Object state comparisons

************

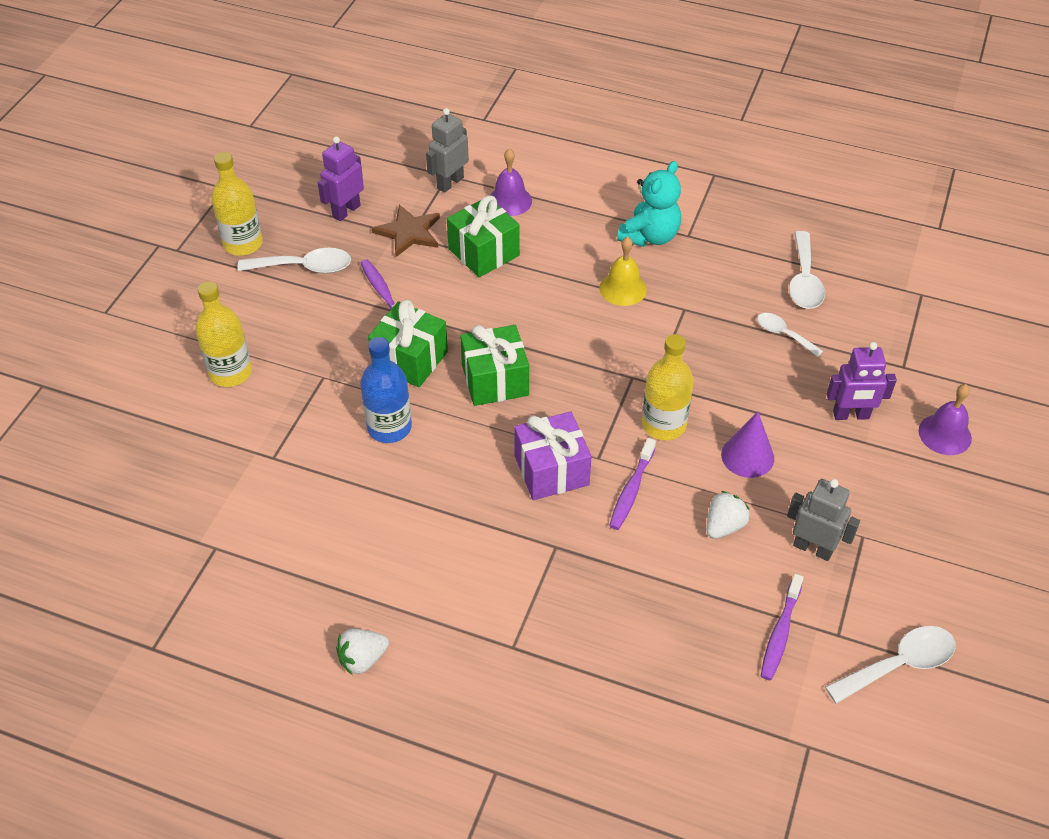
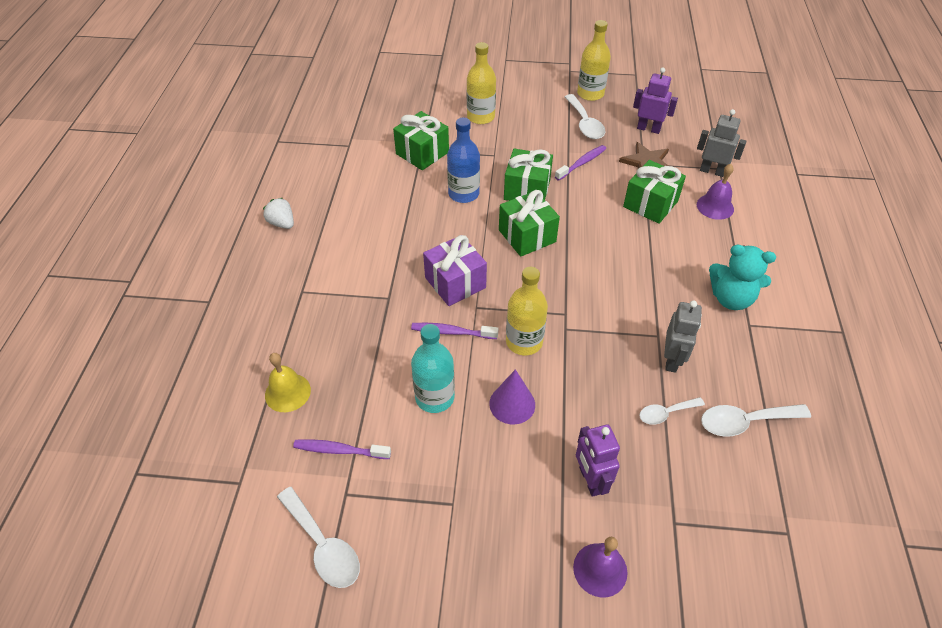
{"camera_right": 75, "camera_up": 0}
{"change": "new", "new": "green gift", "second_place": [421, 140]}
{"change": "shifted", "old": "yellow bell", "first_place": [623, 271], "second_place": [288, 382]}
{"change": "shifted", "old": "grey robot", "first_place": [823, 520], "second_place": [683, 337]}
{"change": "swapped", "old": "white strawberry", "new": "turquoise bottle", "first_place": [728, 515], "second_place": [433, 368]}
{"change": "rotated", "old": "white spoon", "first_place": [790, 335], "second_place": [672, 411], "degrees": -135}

************

# WHAT IS EXPECTED
Restate the entries above word for word, keeping pictures out of the copy.

# ANSWER SECTION
{"camera_right": 75, "camera_up": 0}
{"change": "new", "new": "green gift", "second_place": [421, 140]}
{"change": "shifted", "old": "yellow bell", "first_place": [623, 271], "second_place": [288, 382]}
{"change": "shifted", "old": "grey robot", "first_place": [823, 520], "second_place": [683, 337]}
{"change": "swapped", "old": "white strawberry", "new": "turquoise bottle", "first_place": [728, 515], "second_place": [433, 368]}
{"change": "rotated", "old": "white spoon", "first_place": [790, 335], "second_place": [672, 411], "degrees": -135}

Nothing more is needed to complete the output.